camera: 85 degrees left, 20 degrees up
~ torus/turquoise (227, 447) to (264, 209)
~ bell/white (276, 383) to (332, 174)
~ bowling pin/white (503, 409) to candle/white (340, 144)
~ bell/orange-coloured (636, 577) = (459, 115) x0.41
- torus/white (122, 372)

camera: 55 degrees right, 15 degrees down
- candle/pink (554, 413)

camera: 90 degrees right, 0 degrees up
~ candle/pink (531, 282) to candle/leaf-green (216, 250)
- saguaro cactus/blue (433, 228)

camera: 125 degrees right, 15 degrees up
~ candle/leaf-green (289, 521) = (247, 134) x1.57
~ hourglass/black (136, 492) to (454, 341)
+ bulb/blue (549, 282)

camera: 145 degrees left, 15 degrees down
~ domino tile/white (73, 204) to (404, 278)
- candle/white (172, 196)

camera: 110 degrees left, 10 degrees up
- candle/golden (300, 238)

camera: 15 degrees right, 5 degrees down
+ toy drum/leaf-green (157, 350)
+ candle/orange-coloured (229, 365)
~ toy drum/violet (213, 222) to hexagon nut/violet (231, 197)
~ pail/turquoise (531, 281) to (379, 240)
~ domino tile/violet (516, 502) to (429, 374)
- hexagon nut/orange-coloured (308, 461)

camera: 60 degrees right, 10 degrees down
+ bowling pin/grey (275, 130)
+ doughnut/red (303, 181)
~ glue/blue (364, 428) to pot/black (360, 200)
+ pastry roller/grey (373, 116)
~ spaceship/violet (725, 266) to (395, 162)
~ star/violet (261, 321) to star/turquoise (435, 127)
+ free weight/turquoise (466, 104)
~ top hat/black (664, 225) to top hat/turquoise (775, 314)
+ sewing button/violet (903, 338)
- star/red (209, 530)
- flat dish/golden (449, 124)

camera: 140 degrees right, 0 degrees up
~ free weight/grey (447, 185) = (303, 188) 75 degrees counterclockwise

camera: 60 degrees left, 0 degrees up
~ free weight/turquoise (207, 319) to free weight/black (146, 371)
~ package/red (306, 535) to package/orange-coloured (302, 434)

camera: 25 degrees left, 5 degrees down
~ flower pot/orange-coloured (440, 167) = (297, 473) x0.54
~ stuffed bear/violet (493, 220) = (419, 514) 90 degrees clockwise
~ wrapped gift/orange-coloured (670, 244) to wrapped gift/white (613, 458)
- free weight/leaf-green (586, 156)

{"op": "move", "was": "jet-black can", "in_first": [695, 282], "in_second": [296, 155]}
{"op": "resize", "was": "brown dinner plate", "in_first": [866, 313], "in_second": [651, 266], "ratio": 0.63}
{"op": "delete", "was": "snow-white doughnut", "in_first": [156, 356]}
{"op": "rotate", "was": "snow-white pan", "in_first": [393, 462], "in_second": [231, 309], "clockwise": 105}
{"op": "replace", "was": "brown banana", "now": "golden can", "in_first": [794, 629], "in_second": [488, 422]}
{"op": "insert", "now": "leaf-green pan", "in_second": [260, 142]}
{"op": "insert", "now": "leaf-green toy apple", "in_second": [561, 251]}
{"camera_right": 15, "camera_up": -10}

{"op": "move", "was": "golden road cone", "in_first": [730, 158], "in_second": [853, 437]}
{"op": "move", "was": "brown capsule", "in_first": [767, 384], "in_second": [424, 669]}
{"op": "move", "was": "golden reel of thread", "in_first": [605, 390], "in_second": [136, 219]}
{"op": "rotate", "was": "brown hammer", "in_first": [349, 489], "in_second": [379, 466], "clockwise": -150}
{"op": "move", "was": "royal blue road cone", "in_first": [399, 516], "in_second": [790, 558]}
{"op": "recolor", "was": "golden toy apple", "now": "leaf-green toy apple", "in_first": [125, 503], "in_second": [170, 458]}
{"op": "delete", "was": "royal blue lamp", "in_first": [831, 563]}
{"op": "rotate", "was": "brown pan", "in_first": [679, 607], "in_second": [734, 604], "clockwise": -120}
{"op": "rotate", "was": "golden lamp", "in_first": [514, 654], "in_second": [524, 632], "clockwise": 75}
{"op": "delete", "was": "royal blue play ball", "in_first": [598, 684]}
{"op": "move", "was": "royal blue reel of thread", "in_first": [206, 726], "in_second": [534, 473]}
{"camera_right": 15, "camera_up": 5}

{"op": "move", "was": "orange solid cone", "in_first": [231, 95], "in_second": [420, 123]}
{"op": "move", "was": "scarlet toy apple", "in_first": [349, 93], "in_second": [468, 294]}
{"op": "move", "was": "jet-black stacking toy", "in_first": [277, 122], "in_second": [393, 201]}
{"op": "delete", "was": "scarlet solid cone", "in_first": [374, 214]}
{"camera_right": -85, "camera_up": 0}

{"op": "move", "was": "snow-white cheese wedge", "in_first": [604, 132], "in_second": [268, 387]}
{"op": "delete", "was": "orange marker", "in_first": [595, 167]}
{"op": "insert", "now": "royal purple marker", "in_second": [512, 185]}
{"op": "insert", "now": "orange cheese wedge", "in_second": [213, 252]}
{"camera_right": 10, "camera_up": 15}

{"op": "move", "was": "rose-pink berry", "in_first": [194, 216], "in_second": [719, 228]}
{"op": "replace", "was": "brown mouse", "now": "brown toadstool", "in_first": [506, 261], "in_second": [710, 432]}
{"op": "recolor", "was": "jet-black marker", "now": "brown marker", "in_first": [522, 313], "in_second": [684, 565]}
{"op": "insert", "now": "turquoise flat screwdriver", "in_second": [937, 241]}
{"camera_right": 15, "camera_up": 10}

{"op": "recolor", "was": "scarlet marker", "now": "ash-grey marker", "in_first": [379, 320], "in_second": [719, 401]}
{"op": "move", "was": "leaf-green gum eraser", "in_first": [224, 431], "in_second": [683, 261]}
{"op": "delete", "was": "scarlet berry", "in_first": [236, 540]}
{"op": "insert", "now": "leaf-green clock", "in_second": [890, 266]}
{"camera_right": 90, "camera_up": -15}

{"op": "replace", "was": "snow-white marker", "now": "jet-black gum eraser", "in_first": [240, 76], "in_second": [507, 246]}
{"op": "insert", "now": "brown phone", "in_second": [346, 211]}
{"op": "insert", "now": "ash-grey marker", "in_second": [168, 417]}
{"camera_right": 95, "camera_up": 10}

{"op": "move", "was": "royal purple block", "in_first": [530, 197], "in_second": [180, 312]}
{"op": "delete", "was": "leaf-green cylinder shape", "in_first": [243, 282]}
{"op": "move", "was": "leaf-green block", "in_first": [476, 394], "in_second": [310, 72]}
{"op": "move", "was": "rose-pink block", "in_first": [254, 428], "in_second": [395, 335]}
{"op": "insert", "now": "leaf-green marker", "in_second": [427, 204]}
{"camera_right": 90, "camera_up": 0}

_ _ _ _ _

ACTION ITEM: Show every line of the listing that includes the word "bell".

ANSWER TO THIS EXERCISE:
~ bell/white (276, 383) to (332, 174)
~ bell/orange-coloured (636, 577) = (459, 115) x0.41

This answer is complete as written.